* [WRITTEN EXERCISE]
Beginning at the line that contains "Outline whatever counts", reproduce every line to the end of the material without changing any of them.

Segmentation data:
"""

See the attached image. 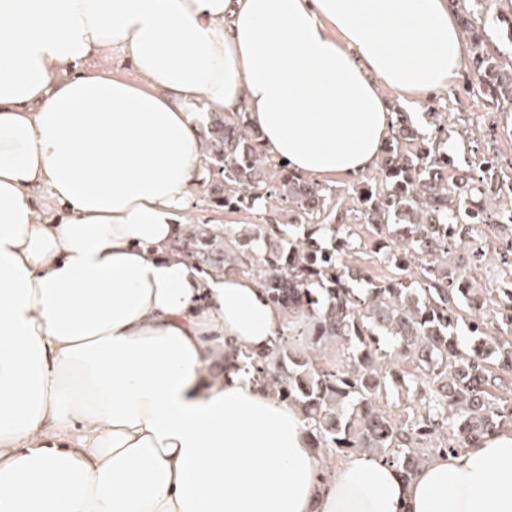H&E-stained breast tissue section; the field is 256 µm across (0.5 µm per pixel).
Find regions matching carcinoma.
Wrapping results in <instances>:
<instances>
[{"instance_id":"obj_1","label":"carcinoma","mask_w":512,"mask_h":512,"mask_svg":"<svg viewBox=\"0 0 512 512\" xmlns=\"http://www.w3.org/2000/svg\"><path fill=\"white\" fill-rule=\"evenodd\" d=\"M495 0H455L484 107L512 112V17ZM455 127L422 132L396 113L377 171L345 198L260 148L246 112H208L203 207L260 223L191 225L177 240L203 271L256 279L284 323L263 354L240 353L253 379L302 408L330 468L362 452L412 478L435 455L512 424V235L481 282L478 224L508 220L512 163L485 155L478 176L455 165ZM374 241L381 278L349 264Z\"/></svg>"}]
</instances>
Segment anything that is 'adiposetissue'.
<instances>
[{
	"label": "adipose tissue",
	"instance_id": "adipose-tissue-1",
	"mask_svg": "<svg viewBox=\"0 0 512 512\" xmlns=\"http://www.w3.org/2000/svg\"><path fill=\"white\" fill-rule=\"evenodd\" d=\"M464 58L450 0H0V512H512V428L410 479L363 453L325 472L236 358L280 310L171 248L202 181L186 103L353 176L386 90H447Z\"/></svg>",
	"mask_w": 512,
	"mask_h": 512
}]
</instances>
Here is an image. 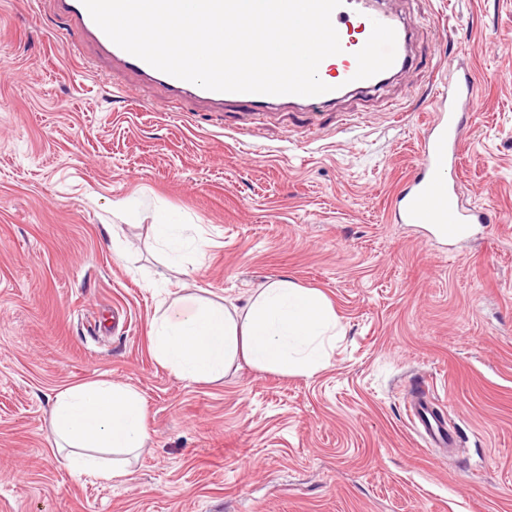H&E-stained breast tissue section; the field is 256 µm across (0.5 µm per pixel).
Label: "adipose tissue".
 Listing matches in <instances>:
<instances>
[{
  "instance_id": "ef3b65f1",
  "label": "adipose tissue",
  "mask_w": 512,
  "mask_h": 512,
  "mask_svg": "<svg viewBox=\"0 0 512 512\" xmlns=\"http://www.w3.org/2000/svg\"><path fill=\"white\" fill-rule=\"evenodd\" d=\"M336 327L323 293L279 279L241 310L198 299L188 317L160 315L151 324V353L190 383L218 379L241 361L285 376H311L325 366ZM145 420L140 393L108 381L67 386L50 409L52 431L71 463L107 480L126 477L122 458L144 448Z\"/></svg>"
}]
</instances>
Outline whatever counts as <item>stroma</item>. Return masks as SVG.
I'll return each mask as SVG.
<instances>
[{
    "instance_id": "stroma-1",
    "label": "stroma",
    "mask_w": 512,
    "mask_h": 512,
    "mask_svg": "<svg viewBox=\"0 0 512 512\" xmlns=\"http://www.w3.org/2000/svg\"><path fill=\"white\" fill-rule=\"evenodd\" d=\"M414 64L315 114L248 123L86 65L63 20L0 0V512H512V0H385ZM479 75L456 170L490 223L462 242L400 224L439 83ZM203 249L162 251L153 225ZM287 278L341 334L313 376L241 362L188 383L149 350L162 303H246ZM135 388L148 440L129 474L72 469L53 395ZM422 382L460 434L422 446Z\"/></svg>"
}]
</instances>
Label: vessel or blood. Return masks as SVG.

"""

* [WRITTEN REPLY]
Outline whatever counts as <item>stroma</item>. Return masks as SVG.
I'll return each mask as SVG.
<instances>
[{
    "instance_id": "stroma-1",
    "label": "stroma",
    "mask_w": 512,
    "mask_h": 512,
    "mask_svg": "<svg viewBox=\"0 0 512 512\" xmlns=\"http://www.w3.org/2000/svg\"><path fill=\"white\" fill-rule=\"evenodd\" d=\"M414 64L315 114L248 123L86 65L63 20L0 0V512H512V0H385ZM479 75L456 170L490 223L462 242L400 224L439 83ZM203 249L162 251L153 225ZM287 278L341 334L313 376L241 362L188 383L149 350L162 303H246ZM135 388L148 440L129 474L72 469L53 395ZM422 382L460 434L422 446Z\"/></svg>"
}]
</instances>
Label: vessel or blood. Return masks as SVG.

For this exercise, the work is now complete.